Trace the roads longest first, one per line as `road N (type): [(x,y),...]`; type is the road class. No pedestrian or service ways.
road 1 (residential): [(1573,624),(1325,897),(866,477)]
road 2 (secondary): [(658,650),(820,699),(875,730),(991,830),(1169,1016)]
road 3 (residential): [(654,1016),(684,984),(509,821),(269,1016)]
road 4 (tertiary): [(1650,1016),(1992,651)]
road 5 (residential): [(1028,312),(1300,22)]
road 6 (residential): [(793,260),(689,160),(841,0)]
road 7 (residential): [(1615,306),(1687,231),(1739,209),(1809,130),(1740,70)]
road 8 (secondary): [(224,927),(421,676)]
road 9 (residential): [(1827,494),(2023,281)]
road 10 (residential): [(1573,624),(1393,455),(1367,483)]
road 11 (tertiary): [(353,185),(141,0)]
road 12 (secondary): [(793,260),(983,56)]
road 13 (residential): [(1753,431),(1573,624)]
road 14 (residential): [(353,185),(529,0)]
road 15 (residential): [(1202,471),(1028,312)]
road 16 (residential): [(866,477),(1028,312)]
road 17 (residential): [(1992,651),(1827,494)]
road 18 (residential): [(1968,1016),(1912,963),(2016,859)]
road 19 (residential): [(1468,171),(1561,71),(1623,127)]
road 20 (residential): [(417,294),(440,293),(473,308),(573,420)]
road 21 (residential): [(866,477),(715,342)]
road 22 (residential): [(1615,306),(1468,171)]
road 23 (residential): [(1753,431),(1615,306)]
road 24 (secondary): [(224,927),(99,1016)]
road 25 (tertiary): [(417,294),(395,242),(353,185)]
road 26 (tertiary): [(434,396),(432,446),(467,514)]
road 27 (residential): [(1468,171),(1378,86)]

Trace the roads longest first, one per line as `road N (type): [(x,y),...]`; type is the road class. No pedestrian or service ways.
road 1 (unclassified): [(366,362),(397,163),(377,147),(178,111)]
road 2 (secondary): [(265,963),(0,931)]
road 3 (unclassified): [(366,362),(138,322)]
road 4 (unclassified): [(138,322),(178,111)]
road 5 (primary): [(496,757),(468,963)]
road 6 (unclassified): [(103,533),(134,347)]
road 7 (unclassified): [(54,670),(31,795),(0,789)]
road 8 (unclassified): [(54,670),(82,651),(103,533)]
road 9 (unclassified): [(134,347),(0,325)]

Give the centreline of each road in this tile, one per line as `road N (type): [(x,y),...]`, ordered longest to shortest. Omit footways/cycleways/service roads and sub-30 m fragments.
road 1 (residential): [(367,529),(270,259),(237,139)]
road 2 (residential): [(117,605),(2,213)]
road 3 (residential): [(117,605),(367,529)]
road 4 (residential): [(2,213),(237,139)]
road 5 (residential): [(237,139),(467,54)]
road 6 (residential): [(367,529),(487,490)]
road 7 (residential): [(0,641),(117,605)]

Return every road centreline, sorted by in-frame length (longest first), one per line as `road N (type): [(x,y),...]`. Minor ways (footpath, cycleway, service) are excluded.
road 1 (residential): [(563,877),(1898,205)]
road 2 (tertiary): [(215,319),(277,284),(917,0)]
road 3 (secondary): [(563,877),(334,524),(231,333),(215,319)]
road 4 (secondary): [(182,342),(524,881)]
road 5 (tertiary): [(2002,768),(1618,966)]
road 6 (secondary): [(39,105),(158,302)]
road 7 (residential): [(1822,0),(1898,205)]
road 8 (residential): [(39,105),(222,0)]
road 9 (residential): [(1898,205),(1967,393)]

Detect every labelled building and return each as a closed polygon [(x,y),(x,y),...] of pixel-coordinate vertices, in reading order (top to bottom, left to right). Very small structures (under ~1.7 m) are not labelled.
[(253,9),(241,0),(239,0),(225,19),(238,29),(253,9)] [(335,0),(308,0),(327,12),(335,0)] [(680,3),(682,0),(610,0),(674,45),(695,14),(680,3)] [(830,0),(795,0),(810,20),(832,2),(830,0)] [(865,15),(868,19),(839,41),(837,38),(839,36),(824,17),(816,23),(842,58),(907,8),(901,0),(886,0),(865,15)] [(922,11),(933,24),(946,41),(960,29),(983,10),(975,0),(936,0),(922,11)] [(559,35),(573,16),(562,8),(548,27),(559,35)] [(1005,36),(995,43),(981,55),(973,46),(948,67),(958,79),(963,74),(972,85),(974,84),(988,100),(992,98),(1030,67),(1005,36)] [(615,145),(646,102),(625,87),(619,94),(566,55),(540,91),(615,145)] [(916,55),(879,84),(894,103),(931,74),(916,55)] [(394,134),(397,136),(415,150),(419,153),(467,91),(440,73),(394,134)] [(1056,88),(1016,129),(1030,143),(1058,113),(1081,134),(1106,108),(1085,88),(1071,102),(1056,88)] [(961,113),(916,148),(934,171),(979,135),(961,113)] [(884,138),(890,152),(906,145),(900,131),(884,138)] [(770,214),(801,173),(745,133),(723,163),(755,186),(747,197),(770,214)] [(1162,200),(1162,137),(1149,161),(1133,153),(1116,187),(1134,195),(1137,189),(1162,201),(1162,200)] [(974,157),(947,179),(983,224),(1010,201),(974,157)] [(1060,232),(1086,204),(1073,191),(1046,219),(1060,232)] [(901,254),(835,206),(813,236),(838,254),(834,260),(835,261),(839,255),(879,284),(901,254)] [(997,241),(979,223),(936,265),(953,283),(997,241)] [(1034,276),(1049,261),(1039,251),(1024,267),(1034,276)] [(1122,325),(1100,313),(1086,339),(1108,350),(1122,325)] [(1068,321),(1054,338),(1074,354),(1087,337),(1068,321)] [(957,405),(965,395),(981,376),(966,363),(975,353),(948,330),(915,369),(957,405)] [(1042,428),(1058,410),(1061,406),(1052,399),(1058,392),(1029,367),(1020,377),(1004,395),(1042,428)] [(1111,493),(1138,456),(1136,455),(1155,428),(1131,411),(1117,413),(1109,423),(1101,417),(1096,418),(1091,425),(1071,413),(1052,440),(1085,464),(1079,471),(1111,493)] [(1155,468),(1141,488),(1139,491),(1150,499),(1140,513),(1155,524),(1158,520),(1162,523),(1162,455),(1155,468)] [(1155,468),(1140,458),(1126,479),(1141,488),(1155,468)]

Task:
Everything in the listing should be written out again exactly.

The completed task:
Trace the roads longest first, one per line as `road N (type): [(x,y),...]`; type is the road class. No pedestrian or service ways.
road 1 (residential): [(1573,624),(1325,897),(866,477)]
road 2 (secondary): [(658,650),(820,699),(875,730),(991,830),(1169,1016)]
road 3 (residential): [(654,1016),(684,984),(509,821),(269,1016)]
road 4 (tertiary): [(1650,1016),(1992,651)]
road 5 (residential): [(1028,312),(1300,22)]
road 6 (residential): [(793,260),(689,160),(841,0)]
road 7 (residential): [(1615,306),(1687,231),(1739,209),(1809,130),(1740,70)]
road 8 (secondary): [(224,927),(421,676)]
road 9 (residential): [(1827,494),(2023,281)]
road 10 (residential): [(1573,624),(1393,455),(1367,483)]
road 11 (tertiary): [(353,185),(141,0)]
road 12 (secondary): [(793,260),(983,56)]
road 13 (residential): [(1753,431),(1573,624)]
road 14 (residential): [(353,185),(529,0)]
road 15 (residential): [(1202,471),(1028,312)]
road 16 (residential): [(866,477),(1028,312)]
road 17 (residential): [(1992,651),(1827,494)]
road 18 (residential): [(1968,1016),(1912,963),(2016,859)]
road 19 (residential): [(1468,171),(1561,71),(1623,127)]
road 20 (residential): [(417,294),(440,293),(473,308),(573,420)]
road 21 (residential): [(866,477),(715,342)]
road 22 (residential): [(1615,306),(1468,171)]
road 23 (residential): [(1753,431),(1615,306)]
road 24 (secondary): [(224,927),(99,1016)]
road 25 (tertiary): [(417,294),(395,242),(353,185)]
road 26 (tertiary): [(434,396),(432,446),(467,514)]
road 27 (residential): [(1468,171),(1378,86)]

Trace the roads longest first, one per line as `road N (type): [(x,y),...]`; type is the road class. No pedestrian or service ways.
road 1 (unclassified): [(366,362),(397,163),(377,147),(178,111)]
road 2 (secondary): [(265,963),(0,931)]
road 3 (unclassified): [(366,362),(138,322)]
road 4 (unclassified): [(138,322),(178,111)]
road 5 (primary): [(496,757),(468,963)]
road 6 (unclassified): [(103,533),(134,347)]
road 7 (unclassified): [(54,670),(31,795),(0,789)]
road 8 (unclassified): [(54,670),(82,651),(103,533)]
road 9 (unclassified): [(134,347),(0,325)]

Give the centreline of each road in this tile, one per line as `road N (type): [(x,y),...]`, ordered longest to shortest. Omit footways/cycleways/service roads and sub-30 m fragments.
road 1 (residential): [(367,529),(270,259),(237,139)]
road 2 (residential): [(117,605),(2,213)]
road 3 (residential): [(117,605),(367,529)]
road 4 (residential): [(2,213),(237,139)]
road 5 (residential): [(237,139),(467,54)]
road 6 (residential): [(367,529),(487,490)]
road 7 (residential): [(0,641),(117,605)]

Return every road centreline, sorted by in-frame length (longest first), one per line as `road N (type): [(x,y),...]`. Minor ways (footpath, cycleway, service) are excluded.
road 1 (residential): [(563,877),(1898,205)]
road 2 (tertiary): [(215,319),(277,284),(917,0)]
road 3 (secondary): [(563,877),(334,524),(231,333),(215,319)]
road 4 (secondary): [(182,342),(524,881)]
road 5 (tertiary): [(2002,768),(1618,966)]
road 6 (secondary): [(39,105),(158,302)]
road 7 (residential): [(1822,0),(1898,205)]
road 8 (residential): [(39,105),(222,0)]
road 9 (residential): [(1898,205),(1967,393)]

Detect every labelled building and return each as a closed polygon [(x,y),(x,y),...] of pixel-coordinate vertices, in reading order (top to bottom, left to right). Very small structures (under ~1.7 m) are not labelled.
[(253,9),(241,0),(239,0),(225,19),(238,29),(253,9)] [(335,0),(308,0),(327,12),(335,0)] [(680,3),(682,0),(610,0),(674,45),(695,14),(680,3)] [(830,0),(795,0),(810,20),(832,2),(830,0)] [(865,15),(868,19),(839,41),(837,38),(839,36),(824,17),(816,23),(842,58),(907,8),(901,0),(886,0),(865,15)] [(922,11),(933,24),(946,41),(960,29),(983,10),(975,0),(936,0),(922,11)] [(559,35),(573,16),(562,8),(548,27),(559,35)] [(1005,36),(995,43),(981,55),(973,46),(948,67),(958,79),(963,74),(972,85),(974,84),(988,100),(992,98),(1030,67),(1005,36)] [(615,145),(646,102),(625,87),(619,94),(566,55),(540,91),(615,145)] [(916,55),(879,84),(894,103),(931,74),(916,55)] [(394,134),(397,136),(415,150),(419,153),(467,91),(440,73),(394,134)] [(1056,88),(1016,129),(1030,143),(1058,113),(1081,134),(1106,108),(1085,88),(1071,102),(1056,88)] [(961,113),(916,148),(934,171),(979,135),(961,113)] [(884,138),(890,152),(906,145),(900,131),(884,138)] [(770,214),(801,173),(745,133),(723,163),(755,186),(747,197),(770,214)] [(1162,200),(1162,137),(1149,161),(1133,153),(1116,187),(1134,195),(1137,189),(1162,201),(1162,200)] [(974,157),(947,179),(983,224),(1010,201),(974,157)] [(1060,232),(1086,204),(1073,191),(1046,219),(1060,232)] [(901,254),(835,206),(813,236),(838,254),(834,260),(835,261),(839,255),(879,284),(901,254)] [(997,241),(979,223),(936,265),(953,283),(997,241)] [(1034,276),(1049,261),(1039,251),(1024,267),(1034,276)] [(1122,325),(1100,313),(1086,339),(1108,350),(1122,325)] [(1068,321),(1054,338),(1074,354),(1087,337),(1068,321)] [(957,405),(965,395),(981,376),(966,363),(975,353),(948,330),(915,369),(957,405)] [(1042,428),(1058,410),(1061,406),(1052,399),(1058,392),(1029,367),(1020,377),(1004,395),(1042,428)] [(1111,493),(1138,456),(1136,455),(1155,428),(1131,411),(1117,413),(1109,423),(1101,417),(1096,418),(1091,425),(1071,413),(1052,440),(1085,464),(1079,471),(1111,493)] [(1155,468),(1141,488),(1139,491),(1150,499),(1140,513),(1155,524),(1158,520),(1162,523),(1162,455),(1155,468)] [(1155,468),(1140,458),(1126,479),(1141,488),(1155,468)]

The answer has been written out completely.